# Aim of the task:
Find the line that holds "pink line at" in the material below. Output that line and each one after it exactly, but not the pictures.

# Information supplied:
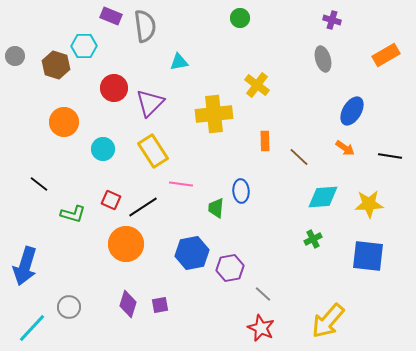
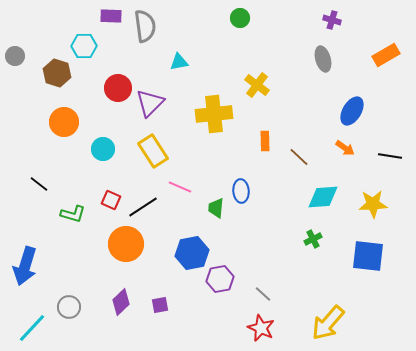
purple rectangle at (111, 16): rotated 20 degrees counterclockwise
brown hexagon at (56, 65): moved 1 px right, 8 px down
red circle at (114, 88): moved 4 px right
pink line at (181, 184): moved 1 px left, 3 px down; rotated 15 degrees clockwise
yellow star at (369, 204): moved 4 px right
purple hexagon at (230, 268): moved 10 px left, 11 px down
purple diamond at (128, 304): moved 7 px left, 2 px up; rotated 28 degrees clockwise
yellow arrow at (328, 321): moved 2 px down
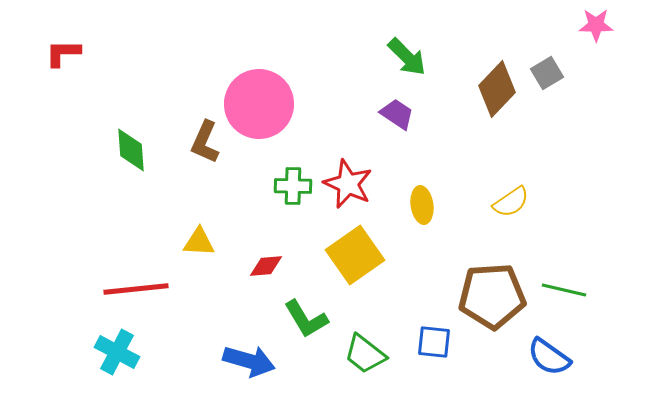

# Worked solution:
pink line at (181, 184): moved 1 px left, 3 px down; rotated 15 degrees clockwise
yellow star at (369, 204): moved 4 px right
purple hexagon at (230, 268): moved 10 px left, 11 px down
purple diamond at (128, 304): moved 7 px left, 2 px up; rotated 28 degrees clockwise
yellow arrow at (328, 321): moved 2 px down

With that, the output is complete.